**DIRECTIONS FOR THIS TASK:** Go through the lines below and copy each one that holds the string "capsule".

**Object tracking records:**
▶

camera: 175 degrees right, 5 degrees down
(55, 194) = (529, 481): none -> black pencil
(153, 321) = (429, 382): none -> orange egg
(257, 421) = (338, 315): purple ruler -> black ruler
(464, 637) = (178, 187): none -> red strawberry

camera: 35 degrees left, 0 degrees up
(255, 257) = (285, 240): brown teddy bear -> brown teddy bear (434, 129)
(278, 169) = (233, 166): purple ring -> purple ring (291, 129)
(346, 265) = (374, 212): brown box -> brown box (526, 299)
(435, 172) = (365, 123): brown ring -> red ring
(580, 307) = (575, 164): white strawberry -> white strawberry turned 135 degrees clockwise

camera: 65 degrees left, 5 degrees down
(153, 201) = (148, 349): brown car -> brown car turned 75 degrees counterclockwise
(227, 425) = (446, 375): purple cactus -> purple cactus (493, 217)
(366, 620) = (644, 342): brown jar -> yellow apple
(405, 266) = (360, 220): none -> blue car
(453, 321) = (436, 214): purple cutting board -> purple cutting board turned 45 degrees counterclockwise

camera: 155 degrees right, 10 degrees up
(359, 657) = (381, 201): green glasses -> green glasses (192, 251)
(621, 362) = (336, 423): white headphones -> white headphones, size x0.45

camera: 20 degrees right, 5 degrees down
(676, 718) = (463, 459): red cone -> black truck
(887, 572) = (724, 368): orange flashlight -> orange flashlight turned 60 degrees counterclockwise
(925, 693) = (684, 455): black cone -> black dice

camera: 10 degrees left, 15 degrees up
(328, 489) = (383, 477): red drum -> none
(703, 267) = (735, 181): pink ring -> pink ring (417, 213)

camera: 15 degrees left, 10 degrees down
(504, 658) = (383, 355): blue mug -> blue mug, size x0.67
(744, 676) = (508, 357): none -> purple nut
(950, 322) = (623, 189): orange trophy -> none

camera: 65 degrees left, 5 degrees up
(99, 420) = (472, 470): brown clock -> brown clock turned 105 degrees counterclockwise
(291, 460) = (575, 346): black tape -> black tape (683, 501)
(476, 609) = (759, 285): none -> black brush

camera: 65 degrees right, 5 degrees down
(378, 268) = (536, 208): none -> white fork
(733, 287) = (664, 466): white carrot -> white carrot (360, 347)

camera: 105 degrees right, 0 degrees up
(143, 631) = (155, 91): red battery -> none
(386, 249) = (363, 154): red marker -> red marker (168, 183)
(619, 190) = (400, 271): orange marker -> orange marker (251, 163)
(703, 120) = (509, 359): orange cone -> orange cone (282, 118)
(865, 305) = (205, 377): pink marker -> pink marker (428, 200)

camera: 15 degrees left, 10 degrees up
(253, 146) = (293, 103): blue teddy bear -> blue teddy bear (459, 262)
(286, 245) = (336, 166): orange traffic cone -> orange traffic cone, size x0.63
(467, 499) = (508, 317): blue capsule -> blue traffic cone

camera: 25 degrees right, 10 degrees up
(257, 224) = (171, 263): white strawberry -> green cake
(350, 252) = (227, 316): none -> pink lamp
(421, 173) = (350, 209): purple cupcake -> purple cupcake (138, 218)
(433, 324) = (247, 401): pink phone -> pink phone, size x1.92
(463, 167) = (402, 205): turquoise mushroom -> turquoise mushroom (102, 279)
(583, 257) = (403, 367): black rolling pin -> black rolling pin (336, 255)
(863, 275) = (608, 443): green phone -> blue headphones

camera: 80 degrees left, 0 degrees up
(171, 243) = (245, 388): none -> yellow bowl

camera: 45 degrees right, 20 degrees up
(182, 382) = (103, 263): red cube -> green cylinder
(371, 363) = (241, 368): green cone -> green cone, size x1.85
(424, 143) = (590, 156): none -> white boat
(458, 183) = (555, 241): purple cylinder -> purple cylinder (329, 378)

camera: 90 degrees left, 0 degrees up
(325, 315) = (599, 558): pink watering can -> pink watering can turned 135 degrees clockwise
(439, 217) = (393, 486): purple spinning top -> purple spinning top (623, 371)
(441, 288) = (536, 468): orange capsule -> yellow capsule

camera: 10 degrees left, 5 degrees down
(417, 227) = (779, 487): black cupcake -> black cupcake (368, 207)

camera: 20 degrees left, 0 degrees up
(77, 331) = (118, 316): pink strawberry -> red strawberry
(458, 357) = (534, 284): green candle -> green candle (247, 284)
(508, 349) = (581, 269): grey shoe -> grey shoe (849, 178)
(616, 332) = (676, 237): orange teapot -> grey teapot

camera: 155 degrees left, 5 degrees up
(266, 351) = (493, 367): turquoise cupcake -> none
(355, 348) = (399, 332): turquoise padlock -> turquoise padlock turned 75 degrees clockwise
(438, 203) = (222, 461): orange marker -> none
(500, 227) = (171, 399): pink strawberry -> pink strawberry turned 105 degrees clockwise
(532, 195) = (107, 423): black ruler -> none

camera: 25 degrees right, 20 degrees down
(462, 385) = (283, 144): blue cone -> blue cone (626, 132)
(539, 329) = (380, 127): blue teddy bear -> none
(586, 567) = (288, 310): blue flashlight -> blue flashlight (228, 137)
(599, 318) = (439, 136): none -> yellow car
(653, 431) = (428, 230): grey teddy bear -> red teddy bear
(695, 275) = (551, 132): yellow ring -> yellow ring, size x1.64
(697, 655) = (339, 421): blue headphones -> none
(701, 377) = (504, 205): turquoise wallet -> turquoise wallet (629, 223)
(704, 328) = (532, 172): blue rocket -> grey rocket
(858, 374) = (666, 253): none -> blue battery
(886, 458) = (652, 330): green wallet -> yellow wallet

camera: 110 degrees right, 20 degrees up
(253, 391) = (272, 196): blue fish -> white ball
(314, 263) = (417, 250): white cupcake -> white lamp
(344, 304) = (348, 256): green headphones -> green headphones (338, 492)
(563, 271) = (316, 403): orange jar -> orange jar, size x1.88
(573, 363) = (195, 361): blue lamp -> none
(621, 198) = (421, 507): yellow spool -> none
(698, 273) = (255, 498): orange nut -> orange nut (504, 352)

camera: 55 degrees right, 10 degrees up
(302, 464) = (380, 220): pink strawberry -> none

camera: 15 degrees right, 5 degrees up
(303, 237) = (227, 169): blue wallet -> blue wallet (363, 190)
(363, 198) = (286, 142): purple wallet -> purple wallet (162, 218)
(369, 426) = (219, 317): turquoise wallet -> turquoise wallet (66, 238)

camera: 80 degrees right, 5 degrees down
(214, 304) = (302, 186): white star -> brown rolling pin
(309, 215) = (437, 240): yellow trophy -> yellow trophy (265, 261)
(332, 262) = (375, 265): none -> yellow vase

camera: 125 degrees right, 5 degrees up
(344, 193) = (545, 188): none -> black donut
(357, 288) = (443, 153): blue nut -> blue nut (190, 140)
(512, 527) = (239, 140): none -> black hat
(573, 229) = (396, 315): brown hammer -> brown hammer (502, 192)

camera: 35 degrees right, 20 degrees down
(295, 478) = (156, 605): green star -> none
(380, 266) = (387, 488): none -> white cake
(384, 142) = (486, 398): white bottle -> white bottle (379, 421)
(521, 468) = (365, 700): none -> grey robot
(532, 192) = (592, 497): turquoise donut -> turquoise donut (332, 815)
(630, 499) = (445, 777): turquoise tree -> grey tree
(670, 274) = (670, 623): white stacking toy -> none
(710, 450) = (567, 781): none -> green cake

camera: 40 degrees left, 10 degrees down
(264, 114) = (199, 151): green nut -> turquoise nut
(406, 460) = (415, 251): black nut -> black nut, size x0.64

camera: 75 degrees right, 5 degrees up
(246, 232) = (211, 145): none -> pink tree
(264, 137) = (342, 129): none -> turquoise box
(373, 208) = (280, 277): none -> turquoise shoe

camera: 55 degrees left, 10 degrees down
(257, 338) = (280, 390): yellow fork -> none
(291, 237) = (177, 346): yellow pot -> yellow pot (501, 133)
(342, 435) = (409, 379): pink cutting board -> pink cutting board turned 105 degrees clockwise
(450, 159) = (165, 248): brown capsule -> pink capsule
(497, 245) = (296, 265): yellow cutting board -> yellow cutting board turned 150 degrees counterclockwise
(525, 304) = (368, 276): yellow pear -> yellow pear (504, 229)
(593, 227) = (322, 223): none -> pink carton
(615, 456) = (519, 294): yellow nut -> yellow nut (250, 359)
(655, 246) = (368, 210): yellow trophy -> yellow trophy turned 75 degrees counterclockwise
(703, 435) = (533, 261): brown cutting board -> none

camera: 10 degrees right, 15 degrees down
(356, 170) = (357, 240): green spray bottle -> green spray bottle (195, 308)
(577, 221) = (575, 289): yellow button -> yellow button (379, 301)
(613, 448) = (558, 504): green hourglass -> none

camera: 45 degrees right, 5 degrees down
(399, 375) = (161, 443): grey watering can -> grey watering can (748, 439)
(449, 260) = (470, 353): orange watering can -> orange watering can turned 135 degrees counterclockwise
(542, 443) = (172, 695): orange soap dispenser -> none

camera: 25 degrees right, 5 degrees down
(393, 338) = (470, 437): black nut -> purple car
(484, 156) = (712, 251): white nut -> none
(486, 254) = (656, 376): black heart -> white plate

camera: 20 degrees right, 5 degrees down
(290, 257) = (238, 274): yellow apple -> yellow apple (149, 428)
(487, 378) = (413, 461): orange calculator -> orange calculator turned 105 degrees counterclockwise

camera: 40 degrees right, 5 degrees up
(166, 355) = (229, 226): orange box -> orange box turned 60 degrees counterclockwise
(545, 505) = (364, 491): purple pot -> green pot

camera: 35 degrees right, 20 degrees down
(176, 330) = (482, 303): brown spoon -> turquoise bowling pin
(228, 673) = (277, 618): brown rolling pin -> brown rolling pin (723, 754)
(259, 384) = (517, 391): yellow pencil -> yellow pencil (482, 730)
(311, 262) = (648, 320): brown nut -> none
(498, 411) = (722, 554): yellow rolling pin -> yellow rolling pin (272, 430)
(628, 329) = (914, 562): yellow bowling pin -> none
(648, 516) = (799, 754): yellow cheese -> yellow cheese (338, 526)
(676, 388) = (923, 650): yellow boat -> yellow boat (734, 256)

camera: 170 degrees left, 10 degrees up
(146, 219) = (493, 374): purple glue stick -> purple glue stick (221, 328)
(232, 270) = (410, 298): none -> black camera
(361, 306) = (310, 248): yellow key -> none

◀

**RESPONSE BELOW:**
(467, 499) = (508, 317): blue capsule -> blue traffic cone
(441, 288) = (536, 468): orange capsule -> yellow capsule
(450, 159) = (165, 248): brown capsule -> pink capsule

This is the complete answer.